THE PROBLEM: Look at each line of the listing. Copy those that hold the string "yellow".
[TASK DATA Boundary: Start]
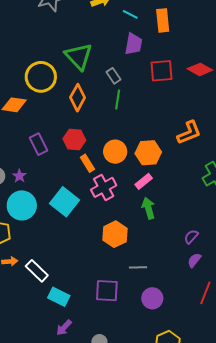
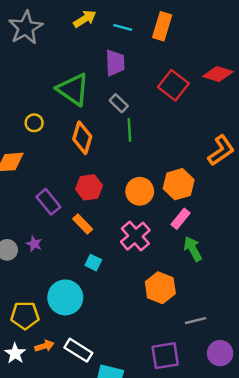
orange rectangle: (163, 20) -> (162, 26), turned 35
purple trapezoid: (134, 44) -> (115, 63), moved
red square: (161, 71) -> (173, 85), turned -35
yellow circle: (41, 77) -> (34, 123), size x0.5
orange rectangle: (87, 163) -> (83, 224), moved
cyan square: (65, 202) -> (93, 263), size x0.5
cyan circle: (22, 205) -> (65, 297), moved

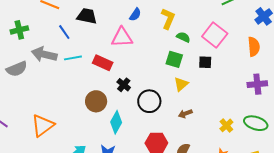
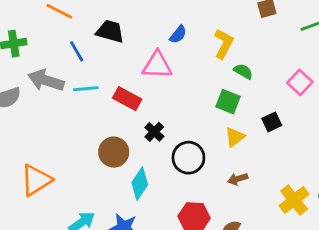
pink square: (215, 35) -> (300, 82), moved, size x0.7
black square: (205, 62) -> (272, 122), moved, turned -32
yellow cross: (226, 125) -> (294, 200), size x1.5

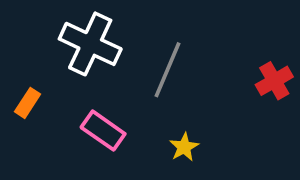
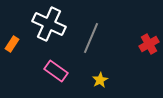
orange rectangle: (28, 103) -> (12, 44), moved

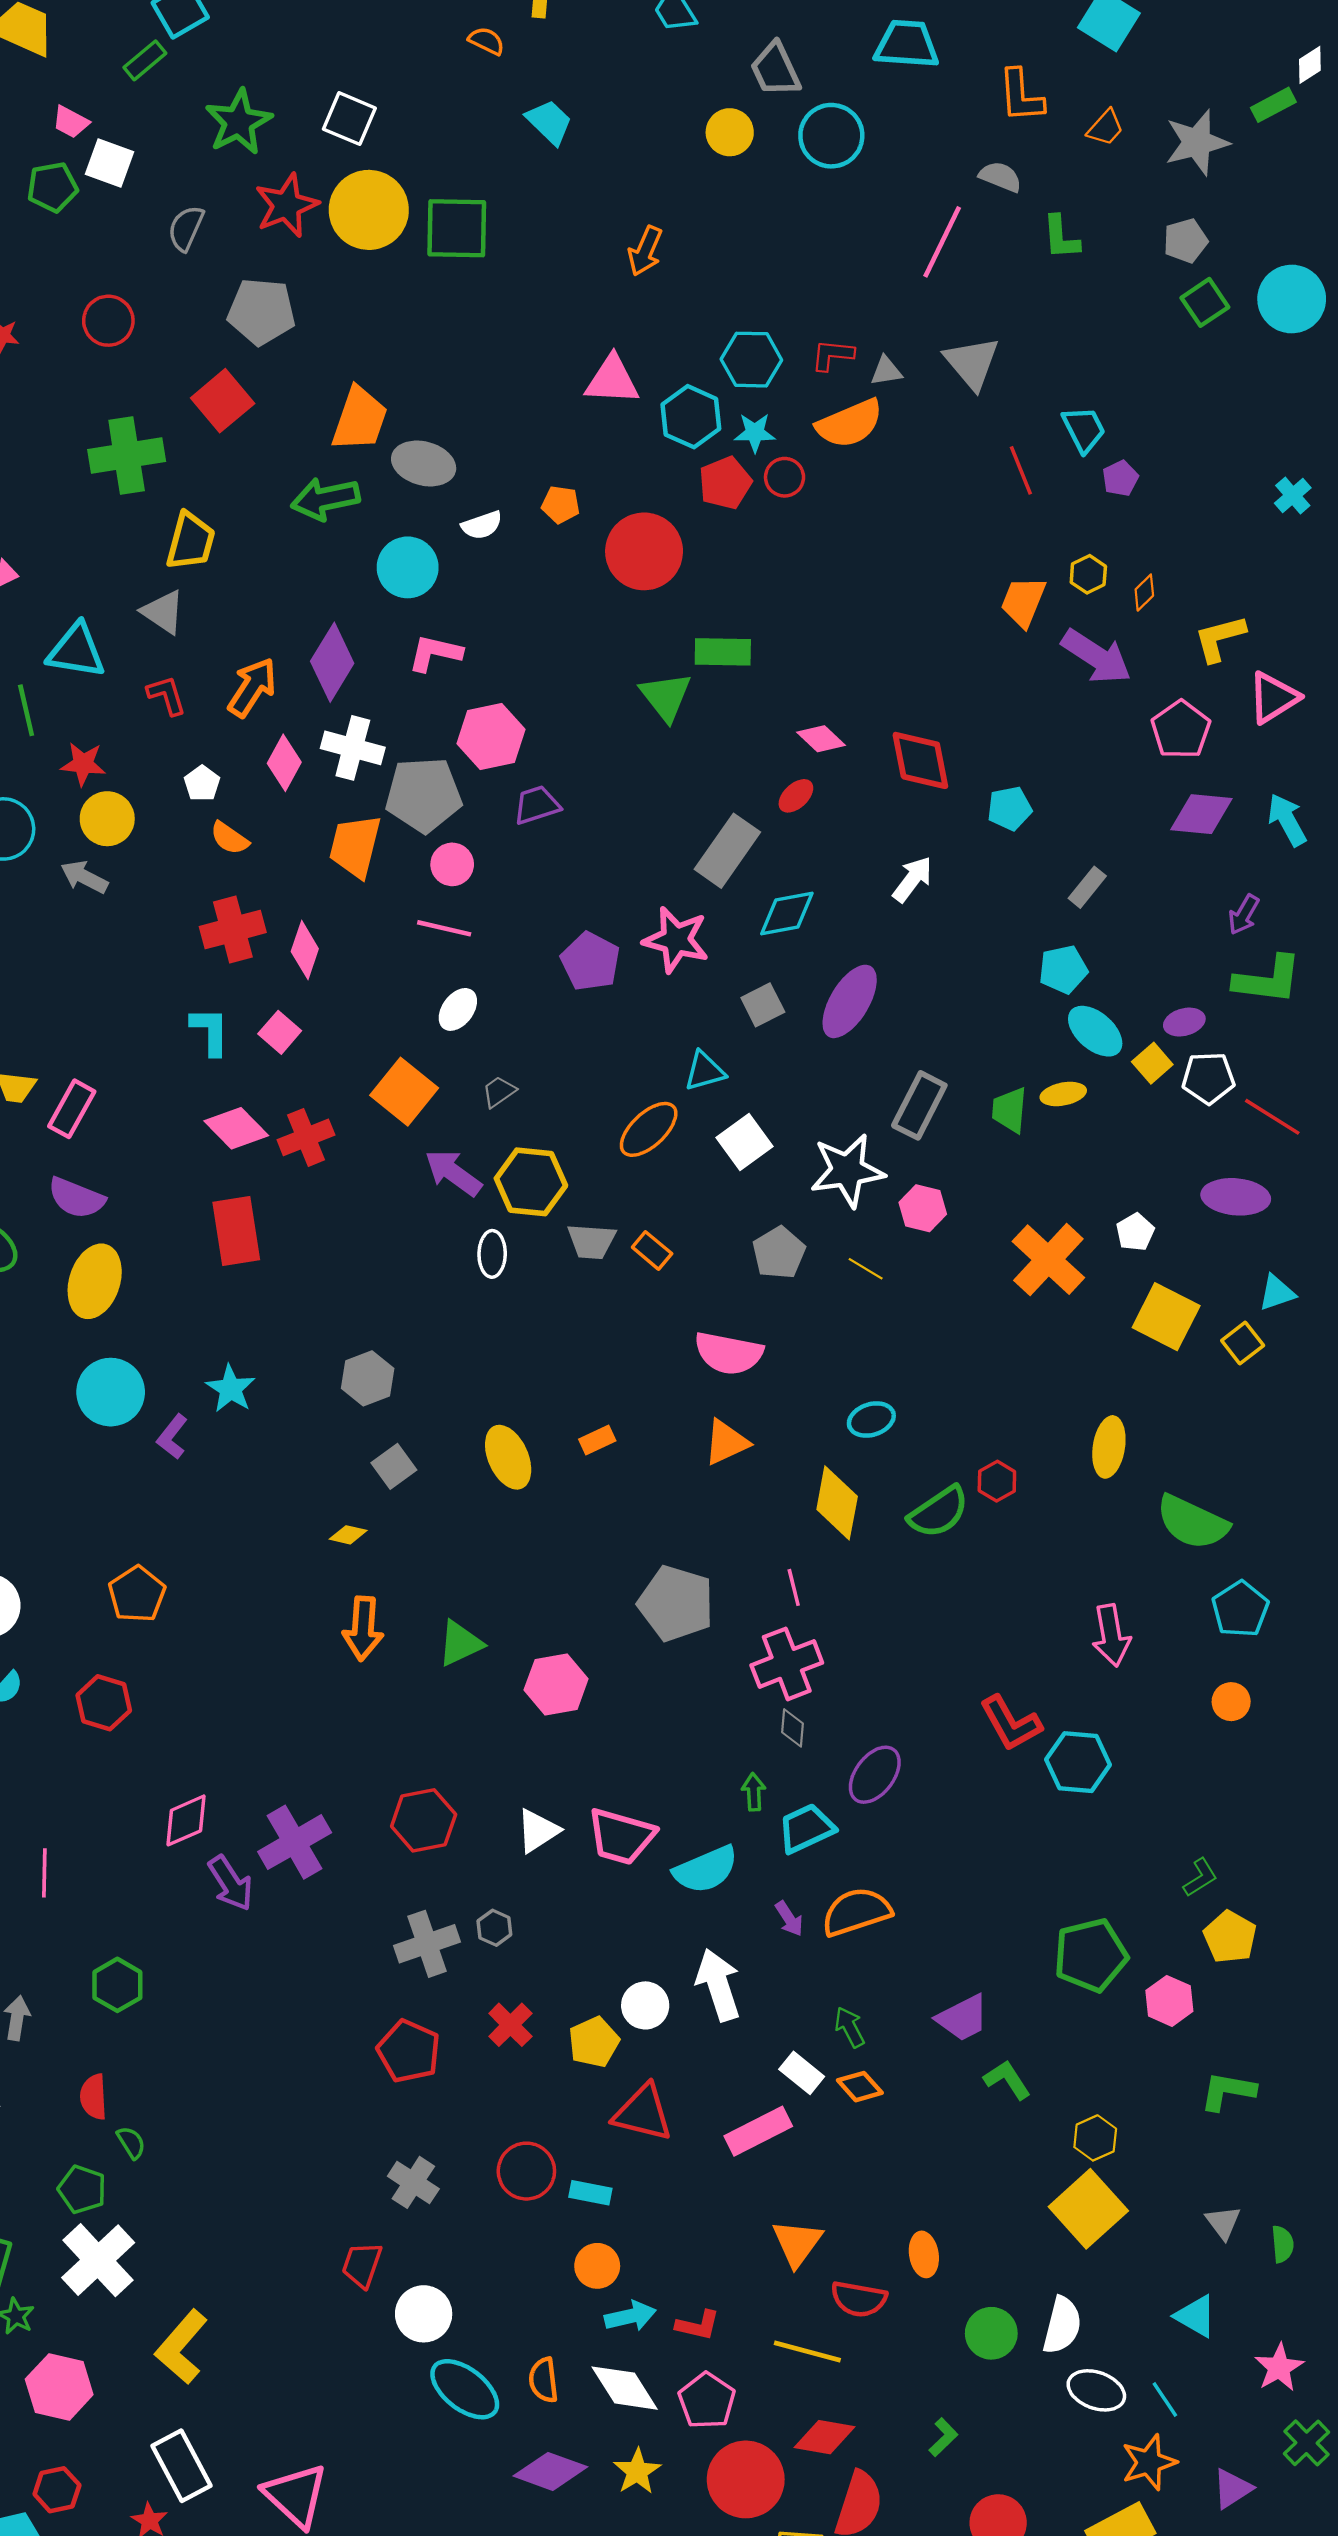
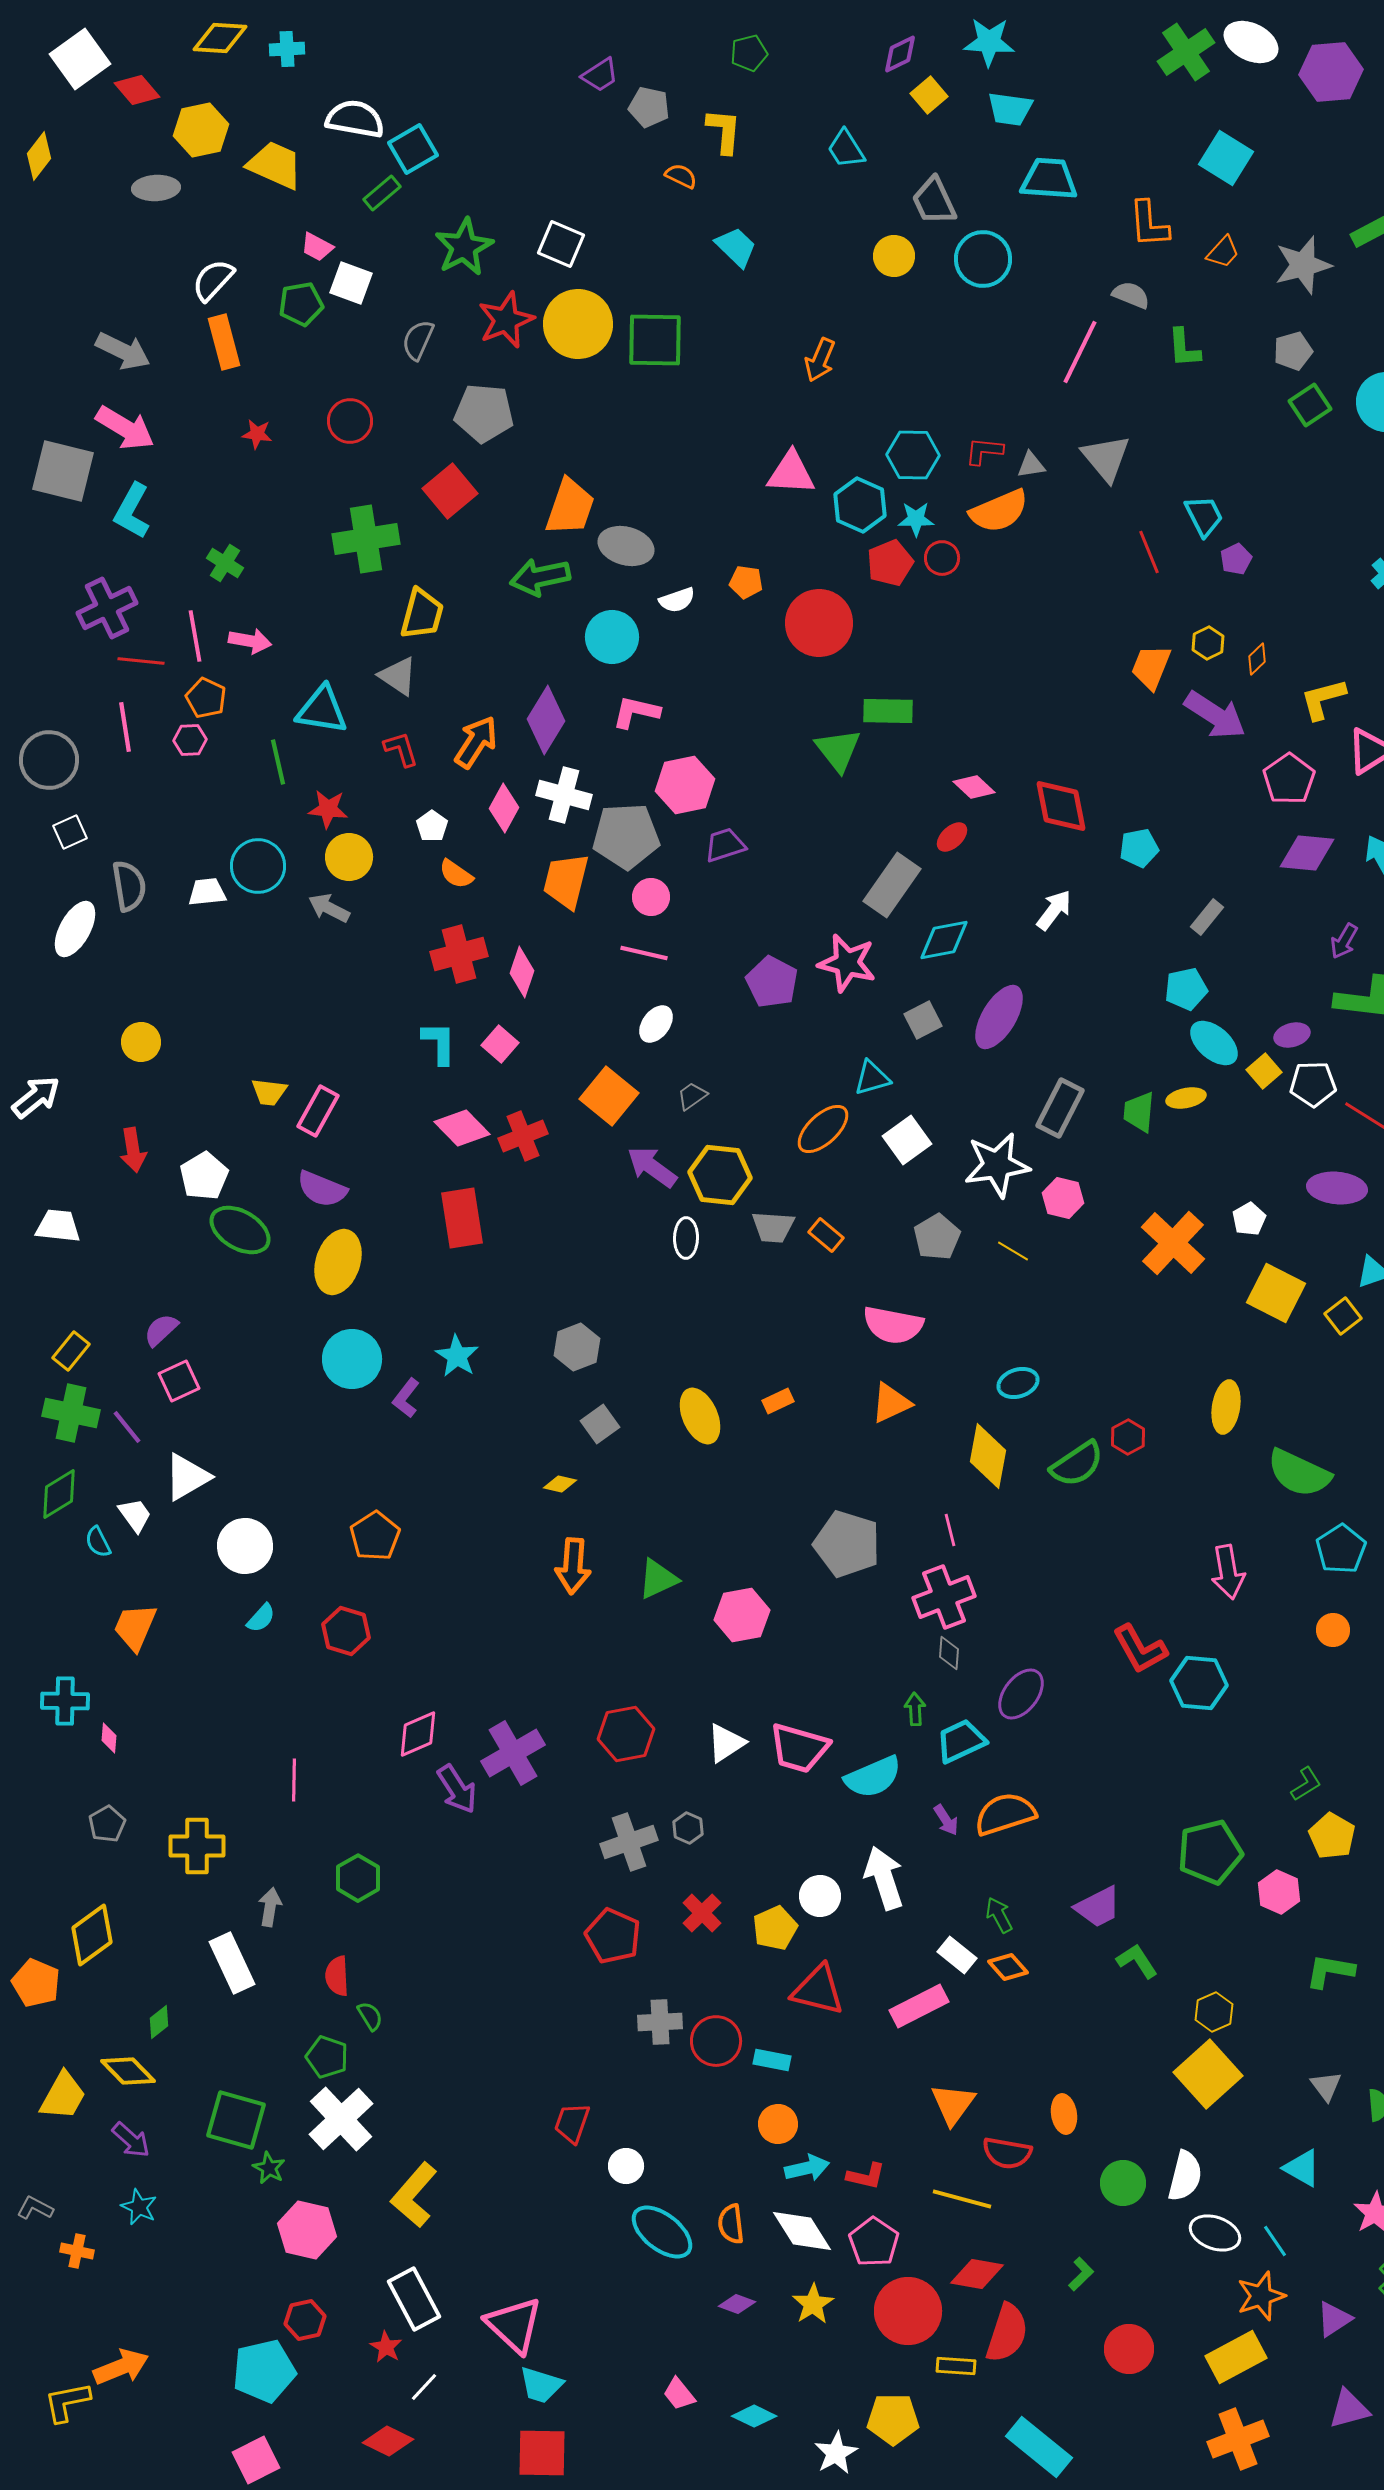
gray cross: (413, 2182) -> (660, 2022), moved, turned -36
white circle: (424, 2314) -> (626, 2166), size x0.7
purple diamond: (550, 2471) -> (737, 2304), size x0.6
[TASK DATA Boundary: End]
ANSWER:
yellow circle: (41, 77) -> (34, 123), size x0.5
yellow cross: (226, 125) -> (294, 200), size x1.5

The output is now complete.